**** Material for this exercise

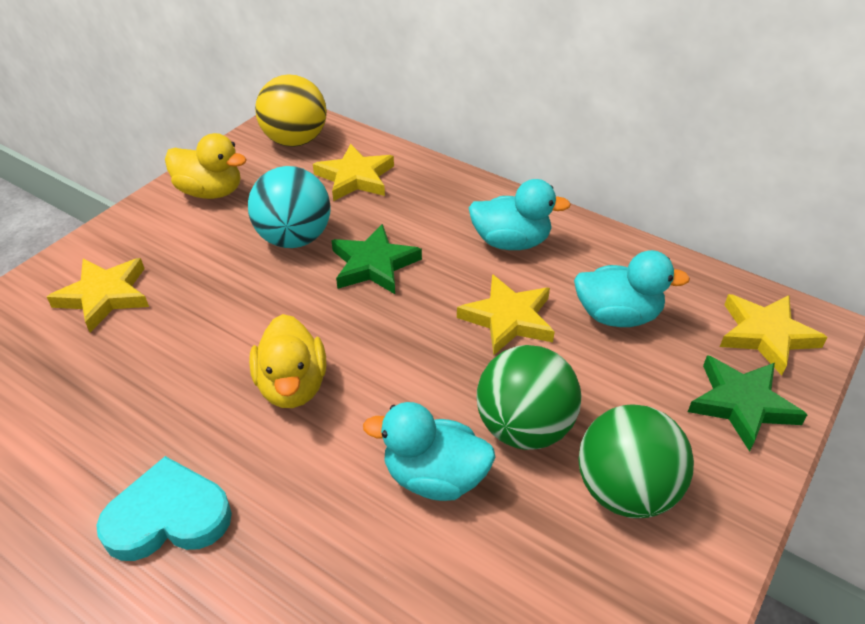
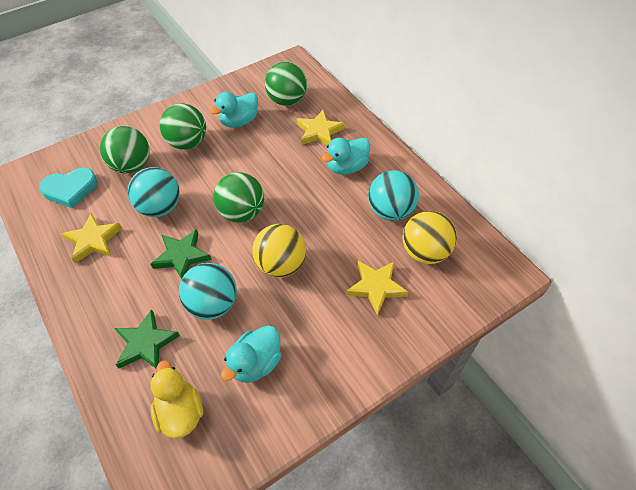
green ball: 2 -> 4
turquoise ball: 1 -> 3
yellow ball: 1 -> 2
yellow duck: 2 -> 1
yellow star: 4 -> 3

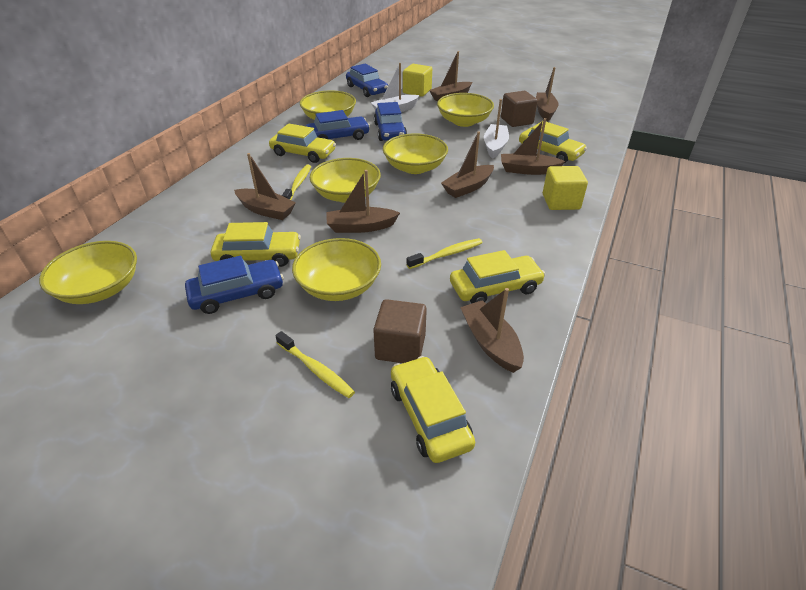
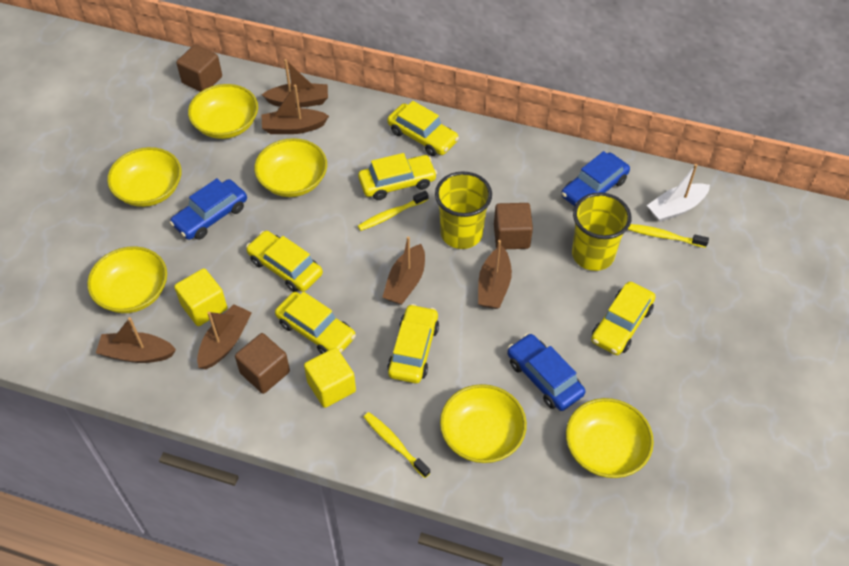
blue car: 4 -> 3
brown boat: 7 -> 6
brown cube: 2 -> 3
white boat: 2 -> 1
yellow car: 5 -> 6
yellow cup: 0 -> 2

********

Write the records out again in full, exactly, and skip every picture.

green ball: 2 -> 4
turquoise ball: 1 -> 3
yellow ball: 1 -> 2
yellow duck: 2 -> 1
yellow star: 4 -> 3

blue car: 4 -> 3
brown boat: 7 -> 6
brown cube: 2 -> 3
white boat: 2 -> 1
yellow car: 5 -> 6
yellow cup: 0 -> 2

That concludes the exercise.